Requirement
Make an exact copy of the records, dropping all pictures.

Dataset excerpts Start Marker

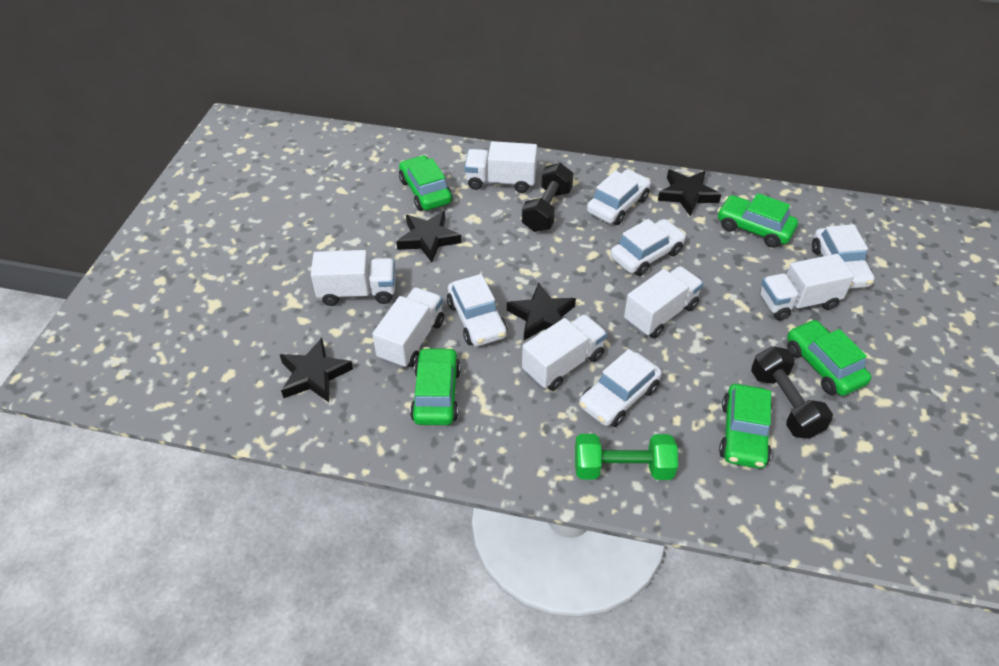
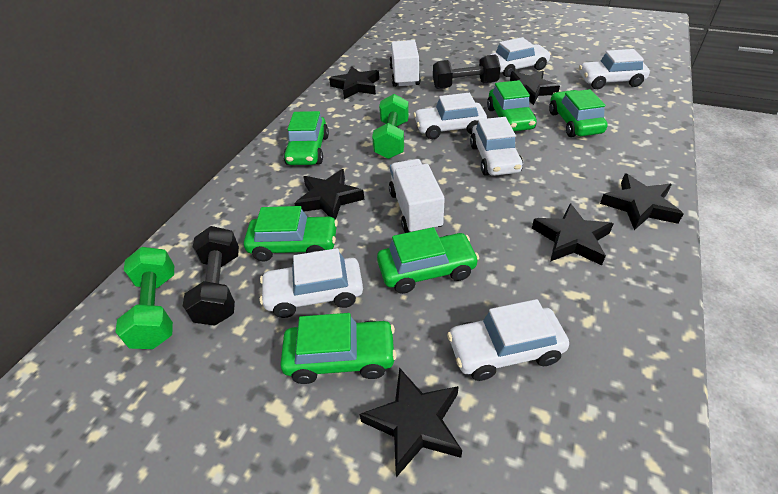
black star: 4 -> 6
green car: 5 -> 6
green dumbbell: 1 -> 2
white car: 5 -> 6
white truck: 6 -> 2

Dataset excerpts End Marker

Answer for the task
black star: 4 -> 6
green car: 5 -> 6
green dumbbell: 1 -> 2
white car: 5 -> 6
white truck: 6 -> 2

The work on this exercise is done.